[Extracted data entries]
*** Begin section ***
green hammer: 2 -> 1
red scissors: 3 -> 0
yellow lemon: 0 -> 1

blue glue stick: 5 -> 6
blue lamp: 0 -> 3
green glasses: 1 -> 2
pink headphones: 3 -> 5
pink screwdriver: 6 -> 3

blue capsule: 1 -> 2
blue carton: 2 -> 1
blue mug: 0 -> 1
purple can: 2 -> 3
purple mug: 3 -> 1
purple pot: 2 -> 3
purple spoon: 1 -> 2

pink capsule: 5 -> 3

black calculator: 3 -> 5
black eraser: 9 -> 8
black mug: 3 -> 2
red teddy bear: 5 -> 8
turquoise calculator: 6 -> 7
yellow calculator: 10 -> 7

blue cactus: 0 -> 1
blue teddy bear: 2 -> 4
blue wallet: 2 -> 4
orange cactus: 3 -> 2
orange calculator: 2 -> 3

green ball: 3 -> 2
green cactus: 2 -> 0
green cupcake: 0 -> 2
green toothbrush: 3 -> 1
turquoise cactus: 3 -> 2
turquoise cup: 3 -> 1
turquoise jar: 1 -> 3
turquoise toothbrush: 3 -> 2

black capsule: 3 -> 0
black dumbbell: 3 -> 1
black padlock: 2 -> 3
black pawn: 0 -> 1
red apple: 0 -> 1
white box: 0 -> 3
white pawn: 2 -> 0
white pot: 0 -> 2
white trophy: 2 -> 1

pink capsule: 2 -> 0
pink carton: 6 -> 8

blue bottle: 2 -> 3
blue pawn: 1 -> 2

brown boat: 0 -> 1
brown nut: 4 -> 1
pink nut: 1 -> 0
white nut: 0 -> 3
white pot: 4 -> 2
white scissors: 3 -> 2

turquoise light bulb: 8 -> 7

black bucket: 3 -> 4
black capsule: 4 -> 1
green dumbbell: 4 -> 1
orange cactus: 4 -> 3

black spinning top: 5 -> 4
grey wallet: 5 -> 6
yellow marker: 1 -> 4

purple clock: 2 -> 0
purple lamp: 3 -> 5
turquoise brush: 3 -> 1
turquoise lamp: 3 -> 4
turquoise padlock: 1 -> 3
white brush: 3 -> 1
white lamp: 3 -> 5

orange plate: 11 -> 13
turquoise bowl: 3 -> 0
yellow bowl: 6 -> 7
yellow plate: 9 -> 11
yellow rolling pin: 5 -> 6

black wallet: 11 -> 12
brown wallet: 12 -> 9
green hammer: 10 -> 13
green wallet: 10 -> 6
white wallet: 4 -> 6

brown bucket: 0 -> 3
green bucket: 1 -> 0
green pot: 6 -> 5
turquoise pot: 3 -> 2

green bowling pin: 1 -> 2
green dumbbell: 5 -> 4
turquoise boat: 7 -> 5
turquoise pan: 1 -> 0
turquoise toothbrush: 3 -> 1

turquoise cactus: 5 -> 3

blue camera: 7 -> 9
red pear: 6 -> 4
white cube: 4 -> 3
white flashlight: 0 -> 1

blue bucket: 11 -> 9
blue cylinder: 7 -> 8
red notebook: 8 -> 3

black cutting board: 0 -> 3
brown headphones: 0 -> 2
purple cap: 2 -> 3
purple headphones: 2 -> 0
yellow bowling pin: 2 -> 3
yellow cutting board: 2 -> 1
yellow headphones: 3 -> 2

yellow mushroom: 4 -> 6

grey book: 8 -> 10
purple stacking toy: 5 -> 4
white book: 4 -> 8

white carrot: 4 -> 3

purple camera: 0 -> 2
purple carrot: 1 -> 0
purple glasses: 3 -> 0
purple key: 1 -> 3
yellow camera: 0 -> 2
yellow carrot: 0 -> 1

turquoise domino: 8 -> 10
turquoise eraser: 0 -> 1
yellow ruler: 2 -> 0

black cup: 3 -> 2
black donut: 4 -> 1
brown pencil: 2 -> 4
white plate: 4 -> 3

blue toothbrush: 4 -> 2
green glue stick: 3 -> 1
*** End section ***
_Aim of the task_: After locating the line holding "grey wallet: 5 -> 6" above, output exactly that line and every line after it through the line holding "yellow plate: 9 -> 11". Include nothing else.

_Exercise solution_:
grey wallet: 5 -> 6
yellow marker: 1 -> 4

purple clock: 2 -> 0
purple lamp: 3 -> 5
turquoise brush: 3 -> 1
turquoise lamp: 3 -> 4
turquoise padlock: 1 -> 3
white brush: 3 -> 1
white lamp: 3 -> 5

orange plate: 11 -> 13
turquoise bowl: 3 -> 0
yellow bowl: 6 -> 7
yellow plate: 9 -> 11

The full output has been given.